In the records below, take the line containing "red tape [395,487,454,542]" and every line following it, and write them out exactly.

> _DATA FOR REVIEW_:
•••

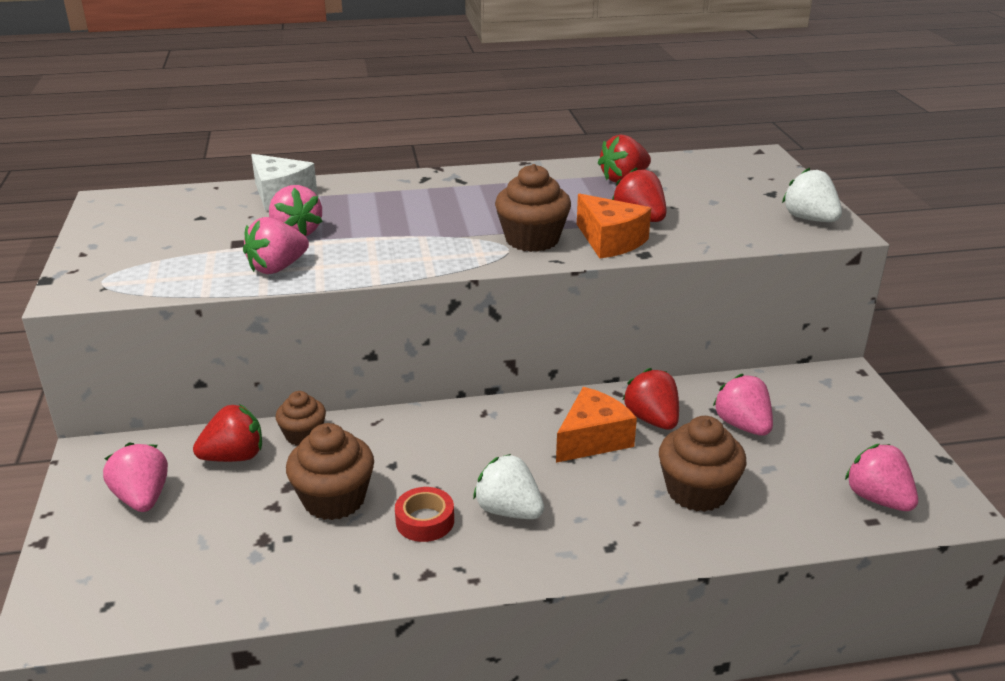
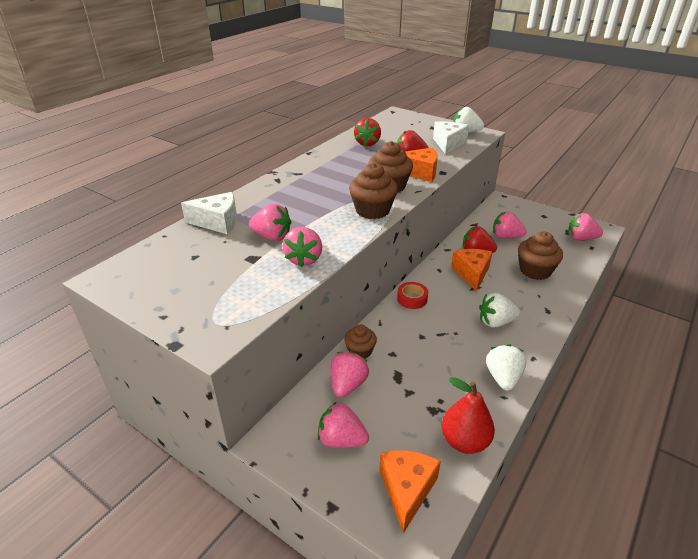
camera: 45 degrees left, 5 degrees up
red strawberry [193,404,262,462] -> pink strawberry [330,351,369,397]
brown cupcake [286,423,374,520] -> brown cupcake moved to [349,163,398,219]
red tape [395,487,454,542] -> red tape moved to [397,282,428,309]
none -> orange cheese [379,450,441,534]
none -> white cheese [433,121,469,154]
none -> red pear [442,377,495,454]
none -> white strawberry [486,344,527,391]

•••

> _OUTPUT OF THE EXERCISE_:
red tape [395,487,454,542] -> red tape moved to [397,282,428,309]
none -> orange cheese [379,450,441,534]
none -> white cheese [433,121,469,154]
none -> red pear [442,377,495,454]
none -> white strawberry [486,344,527,391]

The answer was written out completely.